_Supplied data_
—————
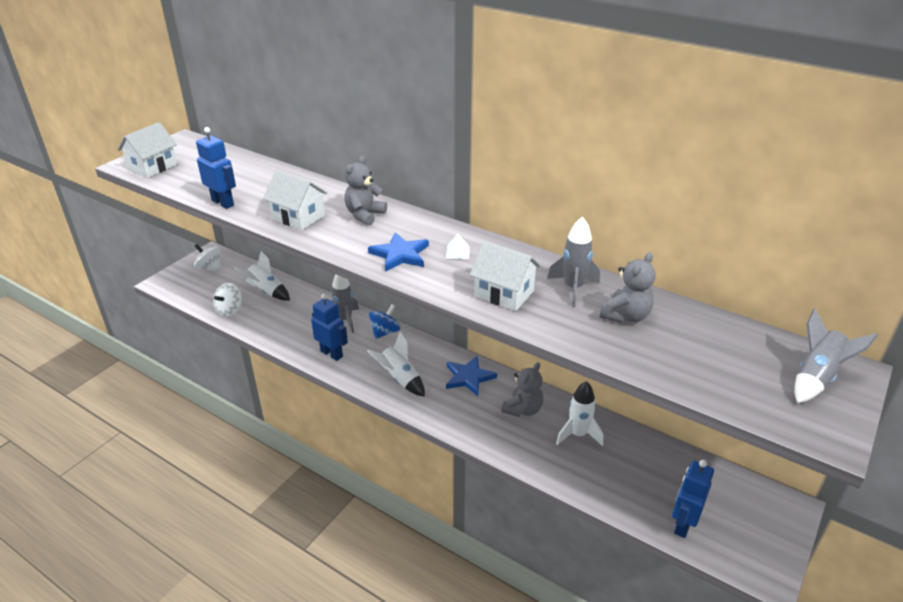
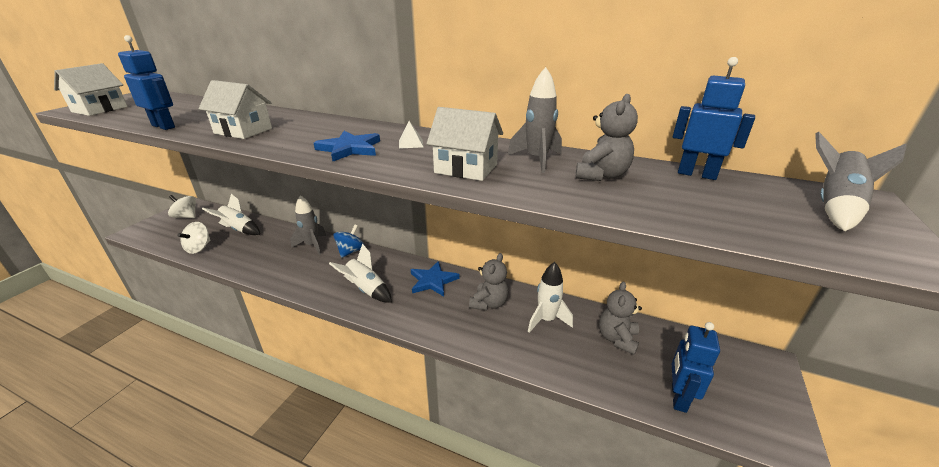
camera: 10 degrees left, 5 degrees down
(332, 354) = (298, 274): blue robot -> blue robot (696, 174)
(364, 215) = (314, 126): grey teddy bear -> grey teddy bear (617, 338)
—————
_Task item_
Write out the data word for word, with every picture dropped.

_Response area_
camera: 10 degrees left, 5 degrees down
(332, 354) = (298, 274): blue robot -> blue robot (696, 174)
(364, 215) = (314, 126): grey teddy bear -> grey teddy bear (617, 338)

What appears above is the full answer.